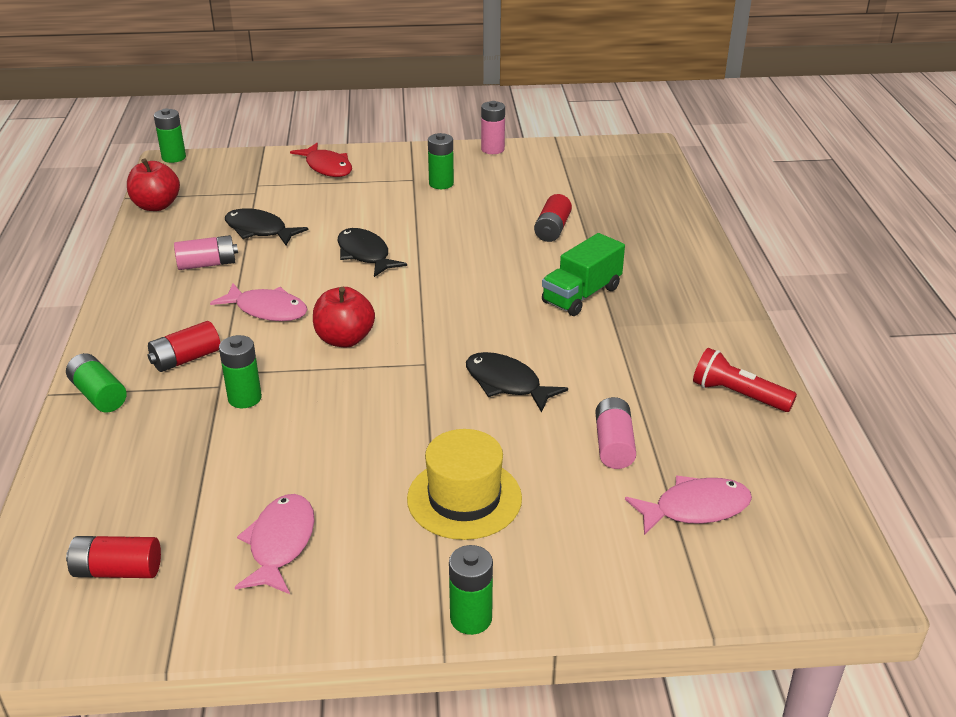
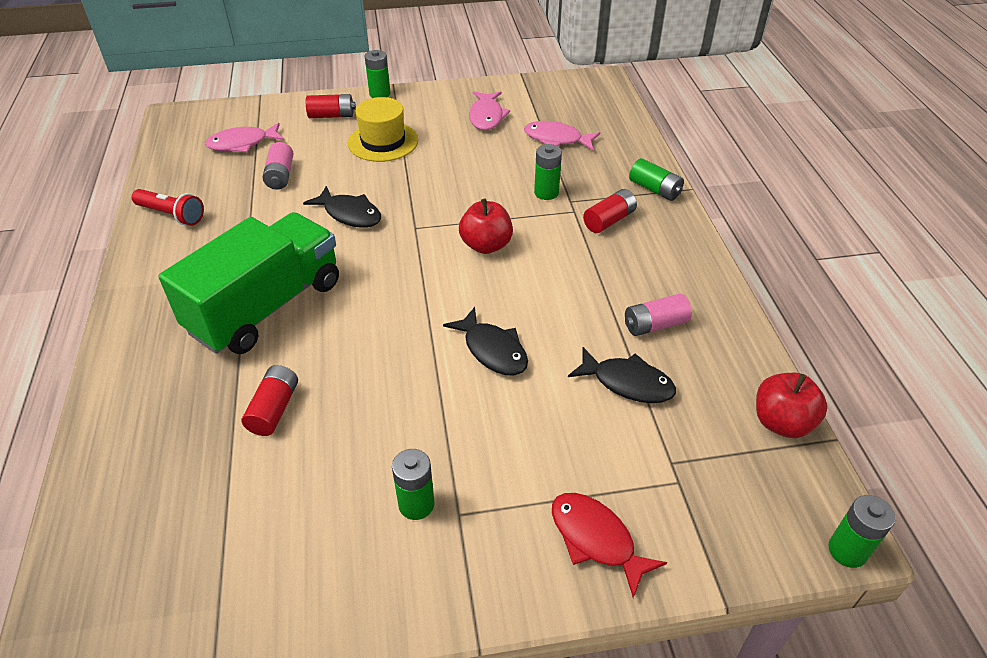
camera: 175 degrees right, 10 degrees up
(117, 570) = (568, 102): red battery -> red battery (332, 116)
(267, 310) = (566, 271): pink fish -> pink fish (556, 139)
(492, 149) = (333, 624): pink battery -> none
(581, 295) = (266, 307): green truck -> green truck, size x1.78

+ + + +

PROBLEM DESCRIPTION: In the material above, how many lines hold the string "battery"? Give the number and nothing else.

RESPONSE BELOW: 2